WHAT TO PRODUCE: Below are some records. Return exactly the lines from the one with "none -> brown brick K8:K11 level 1" to the one with "none -> red brick G4 level 1", and nothing else.

------ LISTED ENTRIES ------

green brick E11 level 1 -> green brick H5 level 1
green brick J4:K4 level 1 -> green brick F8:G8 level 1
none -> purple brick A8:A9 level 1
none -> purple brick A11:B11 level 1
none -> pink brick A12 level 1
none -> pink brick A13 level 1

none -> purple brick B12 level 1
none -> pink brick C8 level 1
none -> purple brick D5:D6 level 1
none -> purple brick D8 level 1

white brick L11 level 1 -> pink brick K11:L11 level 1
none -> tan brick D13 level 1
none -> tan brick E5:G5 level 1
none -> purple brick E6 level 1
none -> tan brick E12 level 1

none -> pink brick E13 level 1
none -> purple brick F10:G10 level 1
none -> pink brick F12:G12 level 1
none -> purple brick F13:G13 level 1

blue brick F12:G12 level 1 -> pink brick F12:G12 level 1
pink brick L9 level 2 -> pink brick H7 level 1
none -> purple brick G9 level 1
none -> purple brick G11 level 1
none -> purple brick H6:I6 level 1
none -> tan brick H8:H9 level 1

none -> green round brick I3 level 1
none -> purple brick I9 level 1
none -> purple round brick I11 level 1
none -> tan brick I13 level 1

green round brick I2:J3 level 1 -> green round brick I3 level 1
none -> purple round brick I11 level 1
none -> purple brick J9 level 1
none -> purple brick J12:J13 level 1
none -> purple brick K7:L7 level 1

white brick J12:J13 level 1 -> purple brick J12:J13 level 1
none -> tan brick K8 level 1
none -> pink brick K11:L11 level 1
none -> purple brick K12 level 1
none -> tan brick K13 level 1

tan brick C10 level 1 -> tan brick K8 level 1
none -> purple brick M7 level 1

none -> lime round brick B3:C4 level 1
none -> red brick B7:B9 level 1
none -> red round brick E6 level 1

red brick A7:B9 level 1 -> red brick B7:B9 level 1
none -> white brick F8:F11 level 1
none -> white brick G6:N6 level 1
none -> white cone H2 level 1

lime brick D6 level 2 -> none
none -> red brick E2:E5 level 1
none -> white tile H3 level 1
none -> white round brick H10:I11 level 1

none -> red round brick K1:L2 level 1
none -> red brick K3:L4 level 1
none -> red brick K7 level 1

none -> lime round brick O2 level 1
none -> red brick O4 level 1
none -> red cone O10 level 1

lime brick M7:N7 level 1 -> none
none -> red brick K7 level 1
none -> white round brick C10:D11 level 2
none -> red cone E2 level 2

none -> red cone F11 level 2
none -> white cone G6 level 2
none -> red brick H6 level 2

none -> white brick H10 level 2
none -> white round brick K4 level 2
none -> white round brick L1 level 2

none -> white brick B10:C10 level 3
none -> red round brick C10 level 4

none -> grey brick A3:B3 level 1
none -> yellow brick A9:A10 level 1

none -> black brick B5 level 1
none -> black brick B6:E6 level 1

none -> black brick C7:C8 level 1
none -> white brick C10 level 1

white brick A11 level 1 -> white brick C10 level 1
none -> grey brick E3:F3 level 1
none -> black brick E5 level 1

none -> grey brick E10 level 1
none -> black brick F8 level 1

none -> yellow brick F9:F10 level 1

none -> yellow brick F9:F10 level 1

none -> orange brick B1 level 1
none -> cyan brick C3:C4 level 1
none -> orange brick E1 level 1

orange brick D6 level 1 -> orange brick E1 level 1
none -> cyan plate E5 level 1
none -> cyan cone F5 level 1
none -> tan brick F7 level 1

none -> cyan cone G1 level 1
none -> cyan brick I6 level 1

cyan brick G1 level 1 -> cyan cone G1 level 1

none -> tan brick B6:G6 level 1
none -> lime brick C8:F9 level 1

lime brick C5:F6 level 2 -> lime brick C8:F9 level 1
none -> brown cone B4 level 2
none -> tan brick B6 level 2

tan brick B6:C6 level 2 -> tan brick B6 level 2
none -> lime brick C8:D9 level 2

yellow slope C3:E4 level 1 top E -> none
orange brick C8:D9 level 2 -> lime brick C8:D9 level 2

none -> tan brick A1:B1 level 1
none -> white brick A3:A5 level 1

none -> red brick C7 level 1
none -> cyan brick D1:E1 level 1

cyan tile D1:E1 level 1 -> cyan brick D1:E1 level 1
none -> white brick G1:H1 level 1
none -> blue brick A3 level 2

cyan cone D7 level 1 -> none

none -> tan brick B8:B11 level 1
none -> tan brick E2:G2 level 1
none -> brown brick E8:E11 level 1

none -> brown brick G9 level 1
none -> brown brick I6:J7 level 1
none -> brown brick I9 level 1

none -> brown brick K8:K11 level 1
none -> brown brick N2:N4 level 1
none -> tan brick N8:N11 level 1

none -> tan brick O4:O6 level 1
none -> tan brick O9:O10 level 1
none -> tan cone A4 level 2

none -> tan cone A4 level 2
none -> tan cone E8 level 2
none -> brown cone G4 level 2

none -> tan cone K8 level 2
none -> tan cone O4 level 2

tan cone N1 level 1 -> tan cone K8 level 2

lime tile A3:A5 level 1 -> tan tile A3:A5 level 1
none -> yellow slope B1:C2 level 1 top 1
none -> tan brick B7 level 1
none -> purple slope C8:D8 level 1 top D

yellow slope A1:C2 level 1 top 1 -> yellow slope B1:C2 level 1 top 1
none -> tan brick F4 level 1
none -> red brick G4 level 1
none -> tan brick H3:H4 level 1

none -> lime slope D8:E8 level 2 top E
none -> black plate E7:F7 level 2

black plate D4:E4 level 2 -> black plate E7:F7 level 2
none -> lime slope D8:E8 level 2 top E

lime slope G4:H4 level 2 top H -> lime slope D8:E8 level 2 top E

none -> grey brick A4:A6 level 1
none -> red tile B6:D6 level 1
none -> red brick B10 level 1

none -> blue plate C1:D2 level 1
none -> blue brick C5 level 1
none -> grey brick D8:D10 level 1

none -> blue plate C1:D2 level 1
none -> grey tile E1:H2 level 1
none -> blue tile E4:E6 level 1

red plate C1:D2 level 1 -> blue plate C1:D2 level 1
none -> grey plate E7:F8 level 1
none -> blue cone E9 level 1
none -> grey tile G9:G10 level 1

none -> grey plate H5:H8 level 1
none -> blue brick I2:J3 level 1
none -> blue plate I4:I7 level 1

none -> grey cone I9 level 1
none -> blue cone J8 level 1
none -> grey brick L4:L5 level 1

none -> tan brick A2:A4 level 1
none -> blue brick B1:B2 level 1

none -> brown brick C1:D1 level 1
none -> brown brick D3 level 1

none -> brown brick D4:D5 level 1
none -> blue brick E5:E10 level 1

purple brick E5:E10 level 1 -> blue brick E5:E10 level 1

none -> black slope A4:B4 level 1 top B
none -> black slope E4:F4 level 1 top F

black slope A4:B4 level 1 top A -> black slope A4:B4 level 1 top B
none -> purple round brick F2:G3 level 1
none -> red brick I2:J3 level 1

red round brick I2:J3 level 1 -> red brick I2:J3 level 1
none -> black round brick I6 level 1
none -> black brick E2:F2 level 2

------

PROBLEM SOLUTION:
none -> brown brick K8:K11 level 1
none -> brown brick N2:N4 level 1
none -> tan brick N8:N11 level 1

none -> tan brick O4:O6 level 1
none -> tan brick O9:O10 level 1
none -> tan cone A4 level 2

none -> tan cone A4 level 2
none -> tan cone E8 level 2
none -> brown cone G4 level 2

none -> tan cone K8 level 2
none -> tan cone O4 level 2

tan cone N1 level 1 -> tan cone K8 level 2

lime tile A3:A5 level 1 -> tan tile A3:A5 level 1
none -> yellow slope B1:C2 level 1 top 1
none -> tan brick B7 level 1
none -> purple slope C8:D8 level 1 top D

yellow slope A1:C2 level 1 top 1 -> yellow slope B1:C2 level 1 top 1
none -> tan brick F4 level 1
none -> red brick G4 level 1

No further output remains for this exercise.